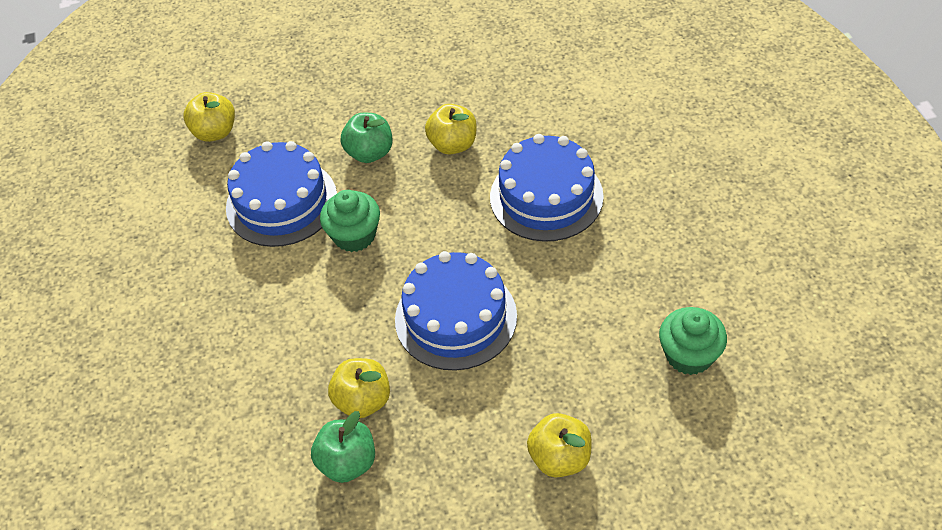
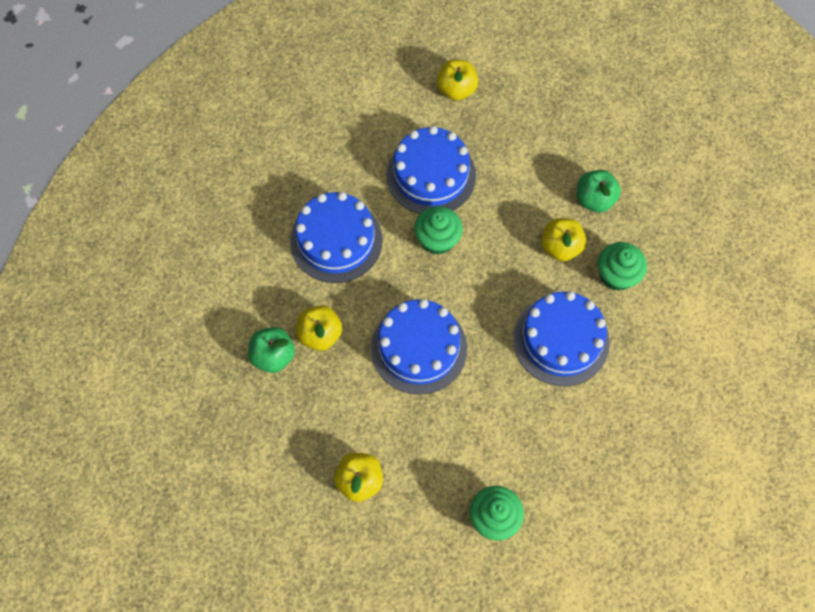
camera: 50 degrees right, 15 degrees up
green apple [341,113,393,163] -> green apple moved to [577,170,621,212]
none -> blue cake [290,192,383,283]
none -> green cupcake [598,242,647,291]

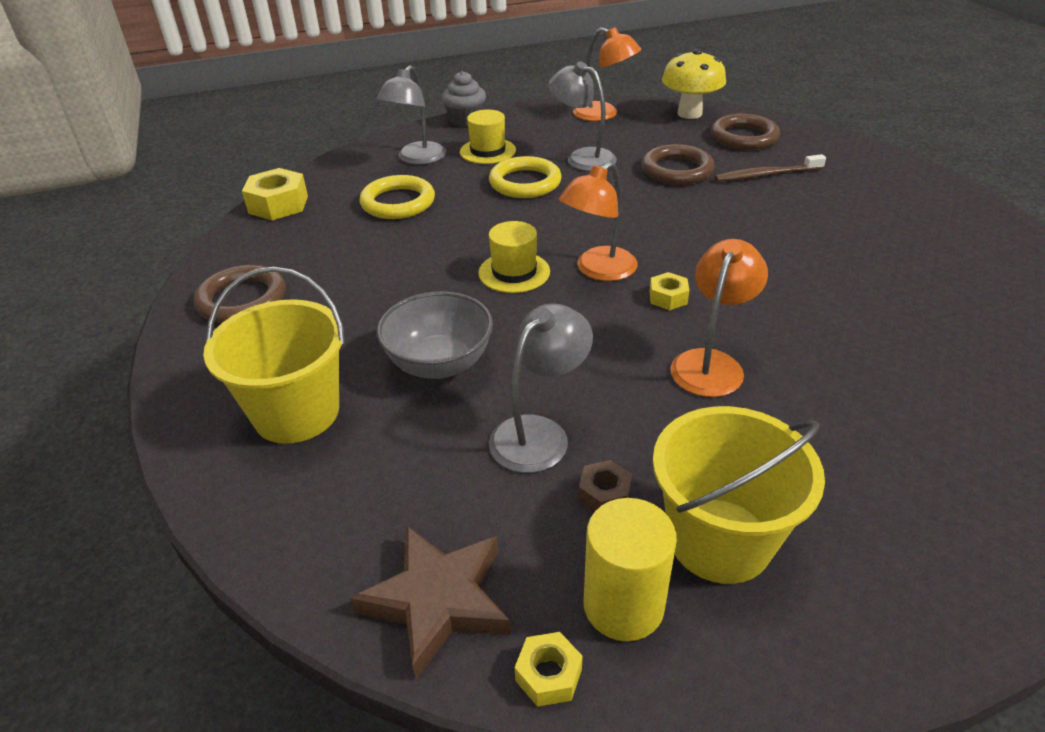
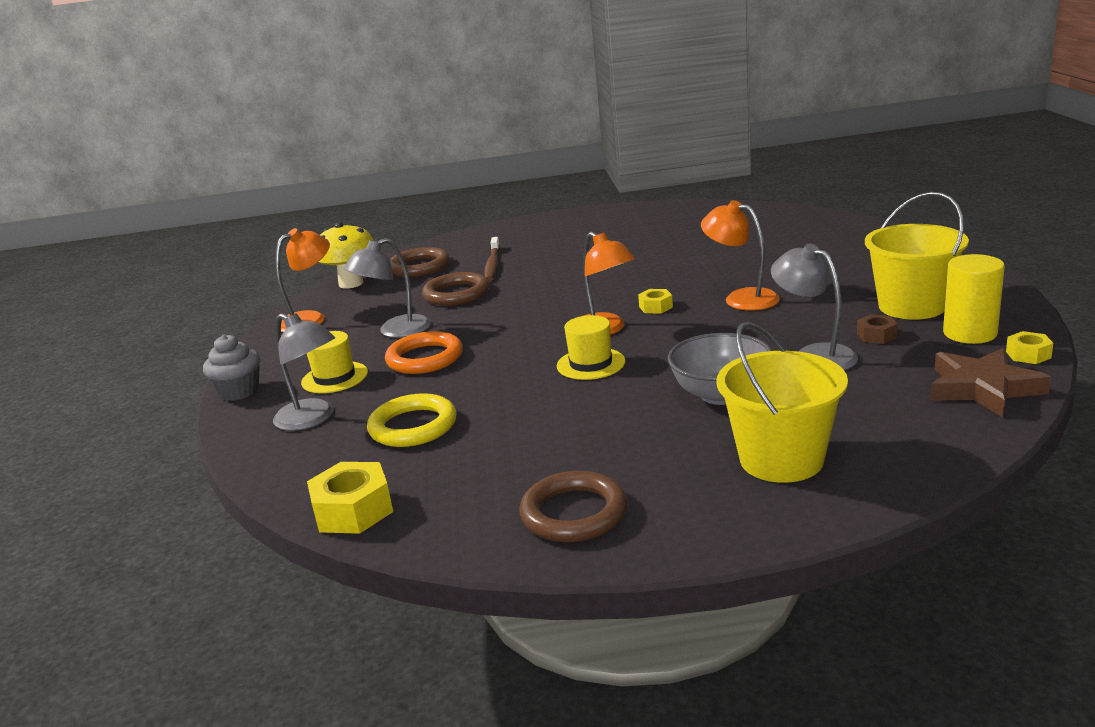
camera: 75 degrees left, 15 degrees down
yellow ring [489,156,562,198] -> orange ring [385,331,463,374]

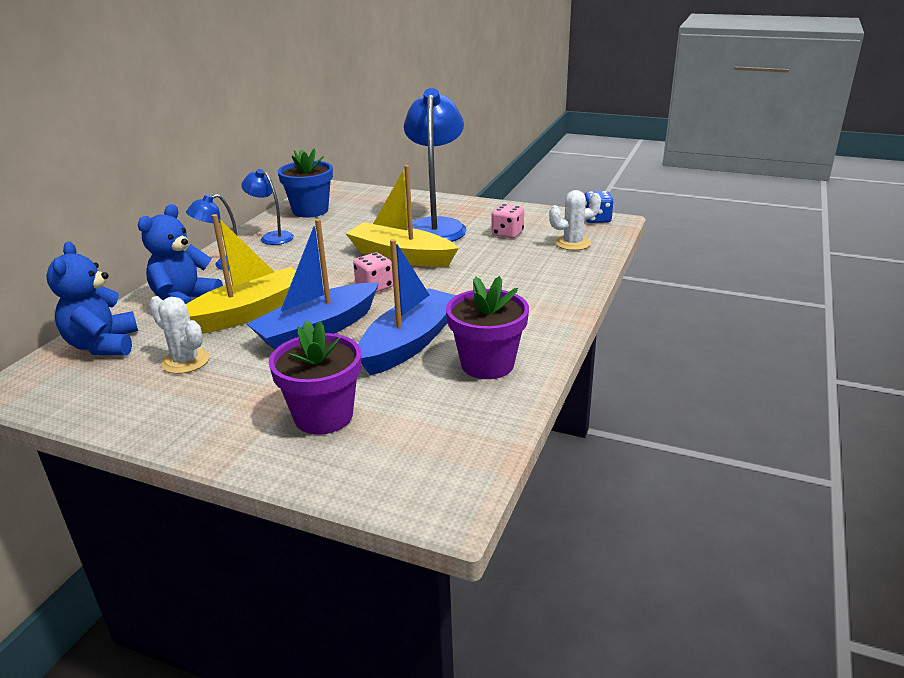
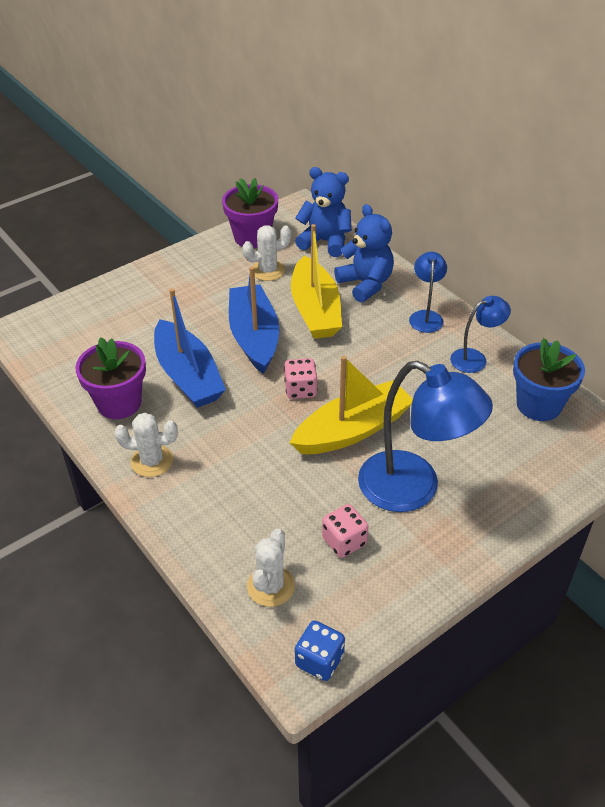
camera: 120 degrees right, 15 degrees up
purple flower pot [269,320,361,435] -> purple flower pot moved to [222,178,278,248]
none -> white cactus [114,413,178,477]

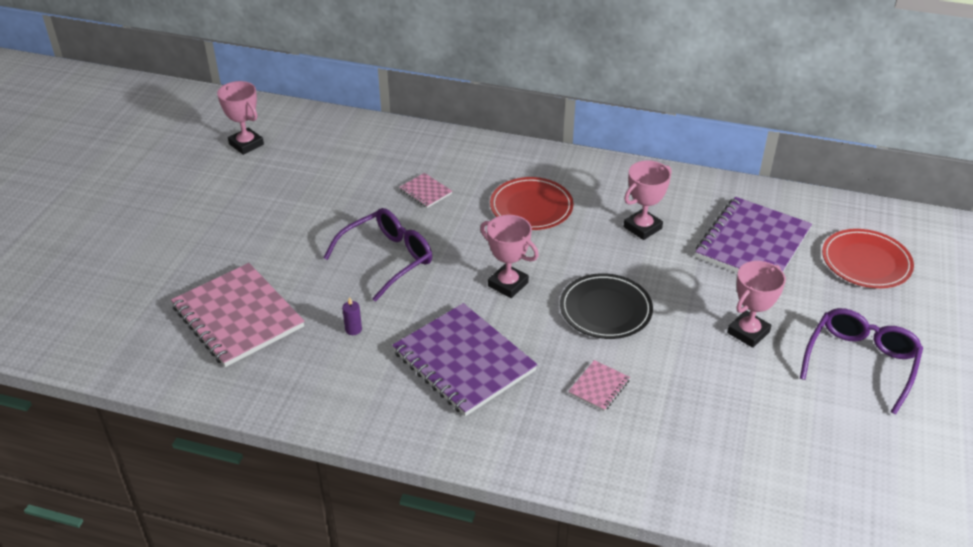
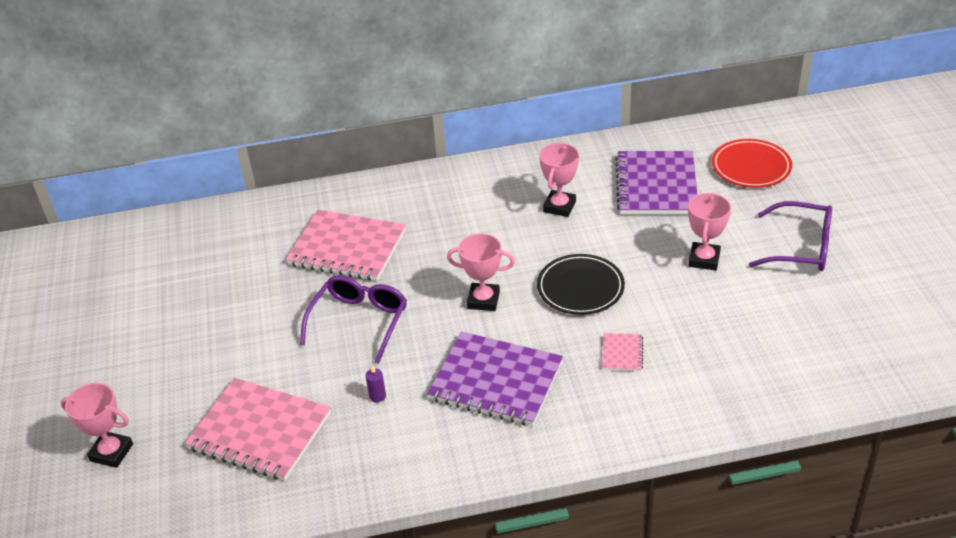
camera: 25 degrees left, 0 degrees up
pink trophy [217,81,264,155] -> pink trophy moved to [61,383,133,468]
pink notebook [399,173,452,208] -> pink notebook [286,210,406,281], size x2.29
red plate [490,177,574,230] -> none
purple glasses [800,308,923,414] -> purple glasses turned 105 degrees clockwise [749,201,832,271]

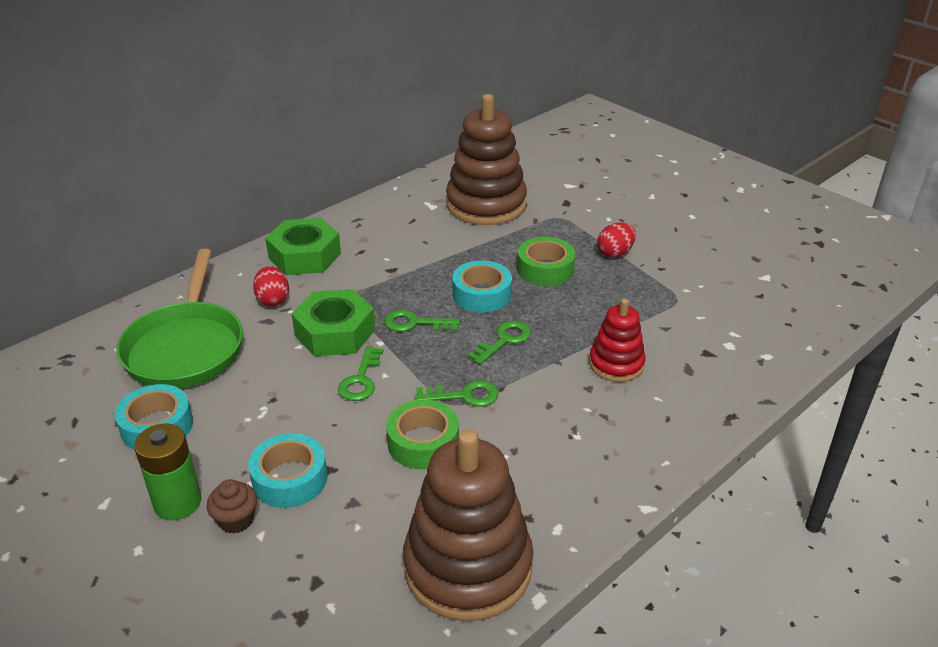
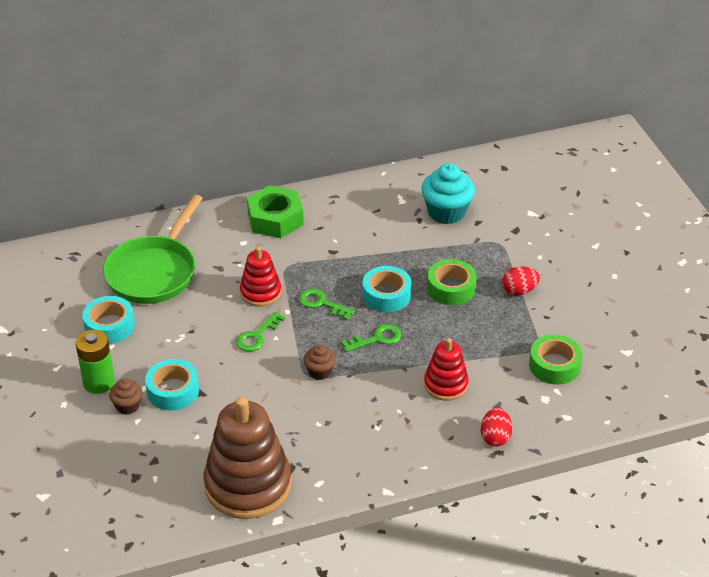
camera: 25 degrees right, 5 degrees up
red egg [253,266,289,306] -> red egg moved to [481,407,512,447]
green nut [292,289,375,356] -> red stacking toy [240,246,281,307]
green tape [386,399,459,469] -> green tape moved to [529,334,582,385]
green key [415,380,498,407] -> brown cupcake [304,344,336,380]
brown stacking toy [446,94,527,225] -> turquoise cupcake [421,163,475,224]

────

• BRIEF: Take the lines from the one that contains "purple flower pot [269,320,361,435]" down to the last line of the listing above, both included, and set them down exactly, leaving out pictures.

• ANSWER:
purple flower pot [269,320,361,435] -> purple flower pot moved to [222,178,278,248]
none -> white cactus [114,413,178,477]

camera: 25 degrees left, 0 degrees up
pink trophy [217,81,264,155] -> pink trophy moved to [61,383,133,468]
pink notebook [399,173,452,208] -> pink notebook [286,210,406,281], size x2.29
red plate [490,177,574,230] -> none
purple glasses [800,308,923,414] -> purple glasses turned 105 degrees clockwise [749,201,832,271]

camera: 25 degrees right, 5 degrees up
red egg [253,266,289,306] -> red egg moved to [481,407,512,447]
green nut [292,289,375,356] -> red stacking toy [240,246,281,307]
green tape [386,399,459,469] -> green tape moved to [529,334,582,385]
green key [415,380,498,407] -> brown cupcake [304,344,336,380]
brown stacking toy [446,94,527,225] -> turquoise cupcake [421,163,475,224]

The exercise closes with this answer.